Aim of the task
Where the data below contains pictures, omit them; output the rest word for word.

Before and after images

• • •

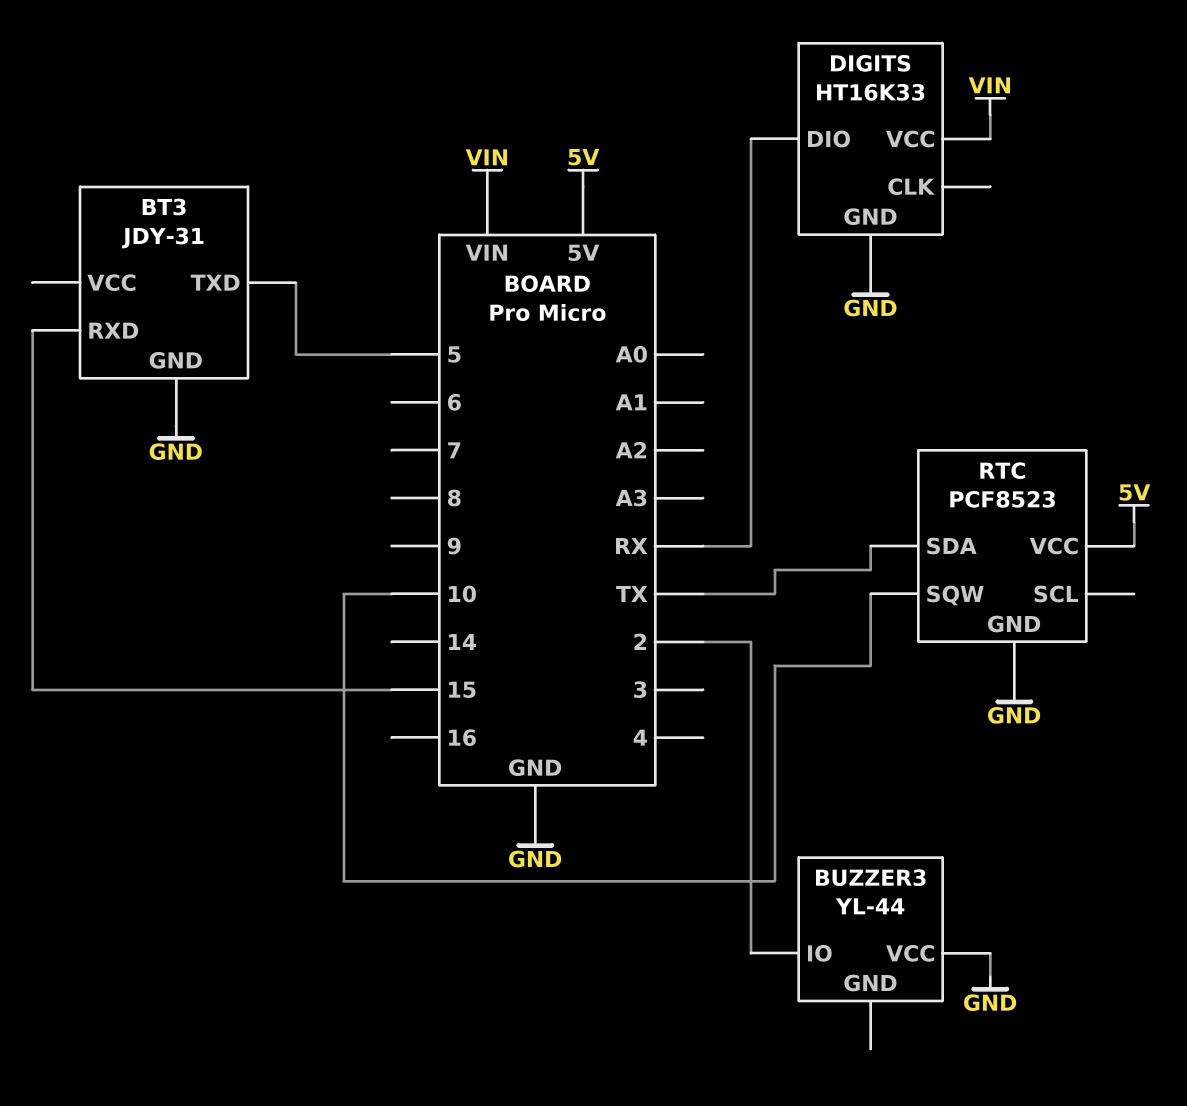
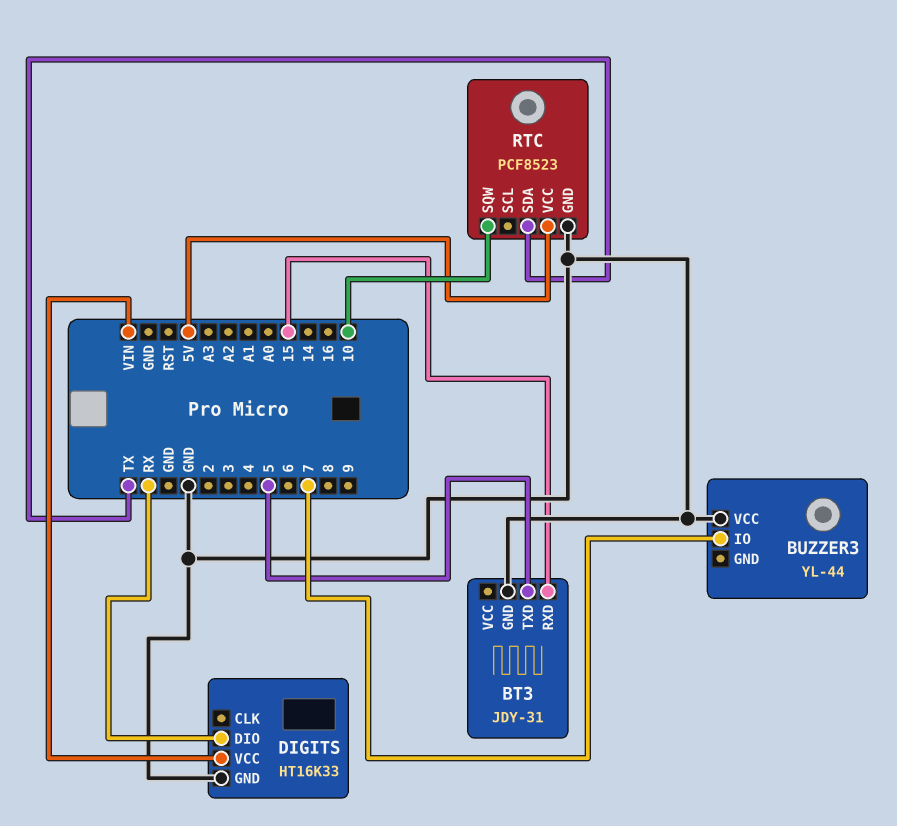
BUZZER3 pin IO: 2 -> 7

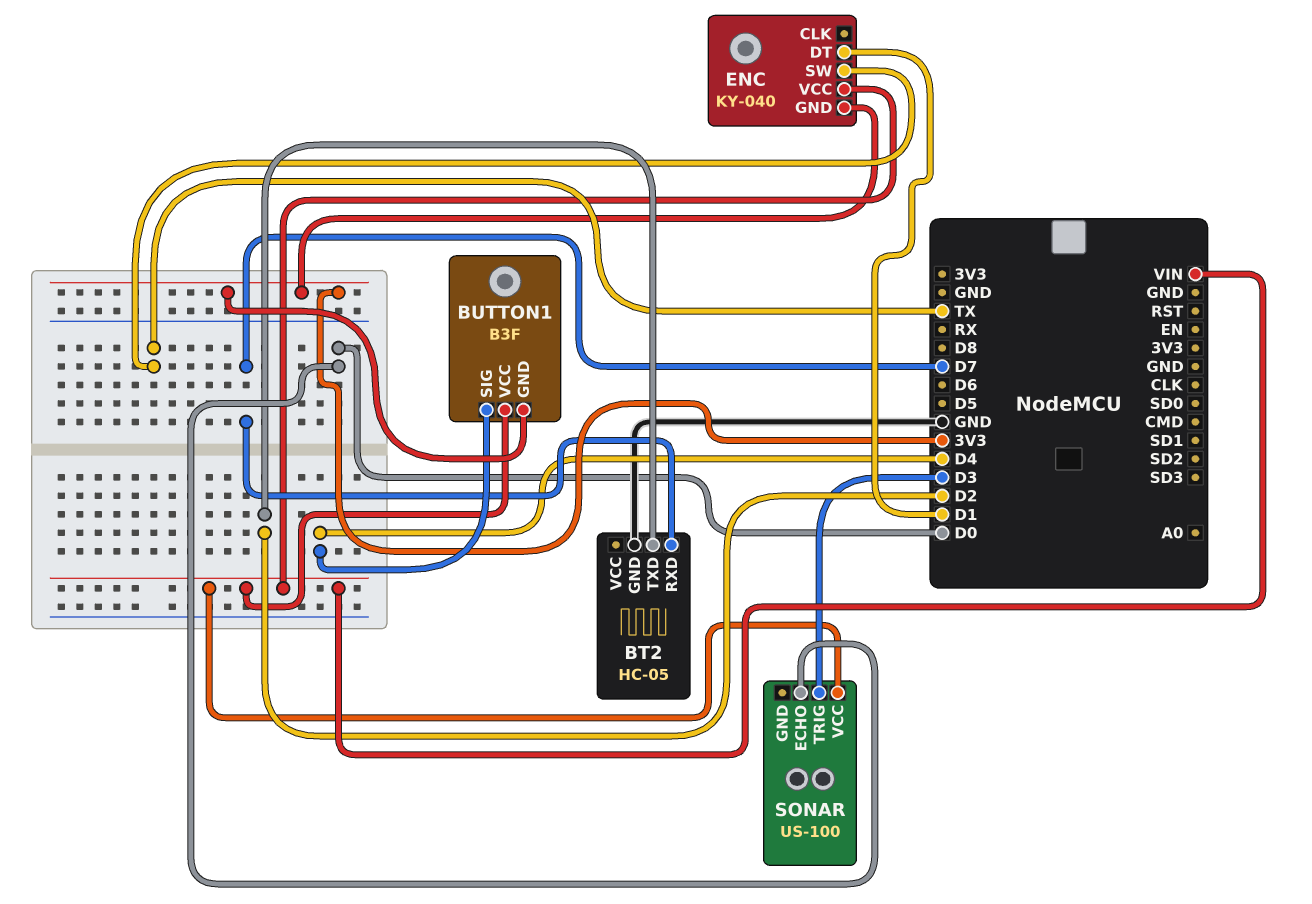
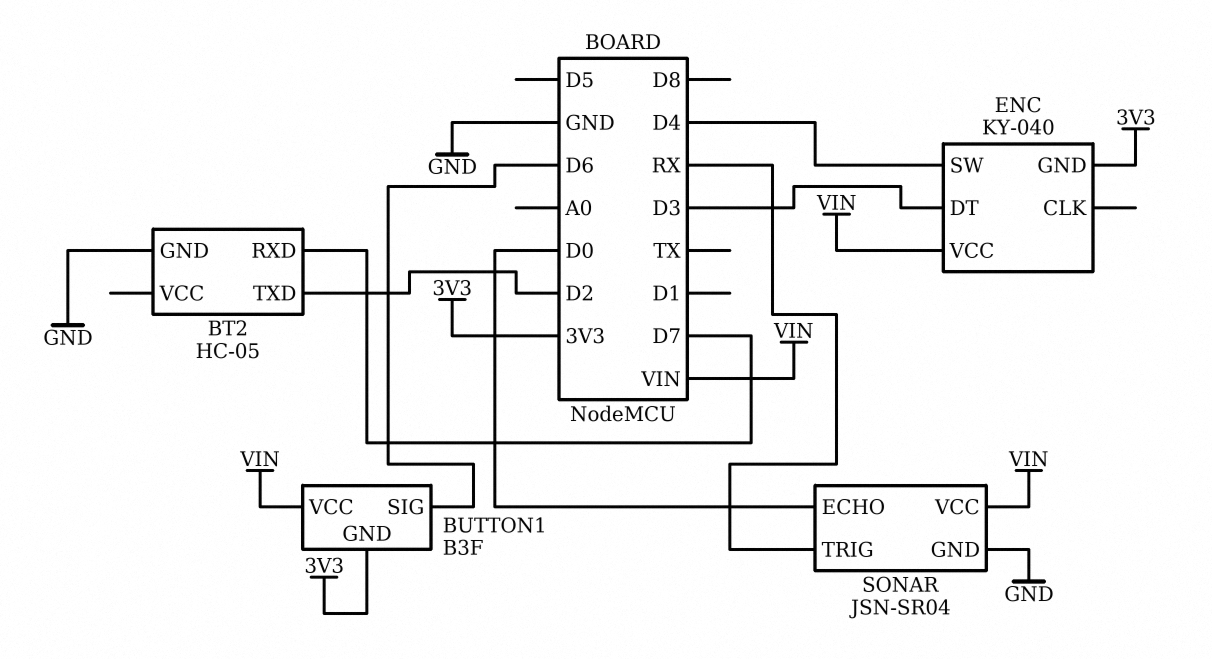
BUTTON1 pin SIG: D4 -> D6
ENC pin DT: D1 -> D3
ENC pin SW: TX -> D4
SONAR: US-100 -> JSN-SR04
SONAR pin GND: none -> GND
SONAR pin TRIG: D3 -> RX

• • •

Result of the exercise
BUZZER3 pin IO: 2 -> 7

BUTTON1 pin SIG: D4 -> D6
ENC pin DT: D1 -> D3
ENC pin SW: TX -> D4
SONAR: US-100 -> JSN-SR04
SONAR pin GND: none -> GND
SONAR pin TRIG: D3 -> RX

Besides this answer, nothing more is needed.